Required action
How do the lines below between the ones holding "D204: diode 1N4001" and "C204: 2.2uF (plus", inclusive, read? Give them again exactly, with no other lines.

☆ ☆ ☆

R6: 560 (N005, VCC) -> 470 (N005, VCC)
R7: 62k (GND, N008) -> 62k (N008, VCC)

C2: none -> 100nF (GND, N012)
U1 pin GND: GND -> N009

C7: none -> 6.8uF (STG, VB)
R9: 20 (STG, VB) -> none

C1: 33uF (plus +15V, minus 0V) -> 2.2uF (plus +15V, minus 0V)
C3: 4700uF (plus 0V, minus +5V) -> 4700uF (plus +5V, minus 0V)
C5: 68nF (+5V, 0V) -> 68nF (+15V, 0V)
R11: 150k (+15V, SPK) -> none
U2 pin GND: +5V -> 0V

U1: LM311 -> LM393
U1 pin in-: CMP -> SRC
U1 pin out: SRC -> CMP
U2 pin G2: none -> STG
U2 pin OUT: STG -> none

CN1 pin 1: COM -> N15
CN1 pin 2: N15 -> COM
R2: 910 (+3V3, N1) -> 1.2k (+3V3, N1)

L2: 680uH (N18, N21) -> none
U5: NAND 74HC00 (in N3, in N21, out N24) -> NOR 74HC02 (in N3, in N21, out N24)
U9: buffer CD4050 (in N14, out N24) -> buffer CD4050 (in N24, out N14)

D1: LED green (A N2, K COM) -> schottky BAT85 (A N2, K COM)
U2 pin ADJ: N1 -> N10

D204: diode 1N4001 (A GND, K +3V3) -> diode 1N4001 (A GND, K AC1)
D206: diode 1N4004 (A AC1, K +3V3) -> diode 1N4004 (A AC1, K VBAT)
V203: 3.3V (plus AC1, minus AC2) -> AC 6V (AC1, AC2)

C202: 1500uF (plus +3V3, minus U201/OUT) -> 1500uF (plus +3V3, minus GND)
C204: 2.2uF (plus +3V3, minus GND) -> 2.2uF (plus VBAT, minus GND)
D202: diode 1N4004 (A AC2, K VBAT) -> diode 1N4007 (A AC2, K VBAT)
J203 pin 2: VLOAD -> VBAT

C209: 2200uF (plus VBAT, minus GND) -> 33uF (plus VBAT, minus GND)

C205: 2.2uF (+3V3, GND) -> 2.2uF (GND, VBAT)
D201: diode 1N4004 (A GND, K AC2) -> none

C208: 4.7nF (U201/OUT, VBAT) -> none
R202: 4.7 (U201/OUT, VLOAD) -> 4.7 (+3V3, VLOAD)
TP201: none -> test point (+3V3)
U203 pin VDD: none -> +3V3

☆ ☆ ☆

Expected answer
D204: diode 1N4001 (A GND, K +3V3) -> diode 1N4001 (A GND, K AC1)
D206: diode 1N4004 (A AC1, K +3V3) -> diode 1N4004 (A AC1, K VBAT)
V203: 3.3V (plus AC1, minus AC2) -> AC 6V (AC1, AC2)

C202: 1500uF (plus +3V3, minus U201/OUT) -> 1500uF (plus +3V3, minus GND)
C204: 2.2uF (plus +3V3, minus GND) -> 2.2uF (plus VBAT, minus GND)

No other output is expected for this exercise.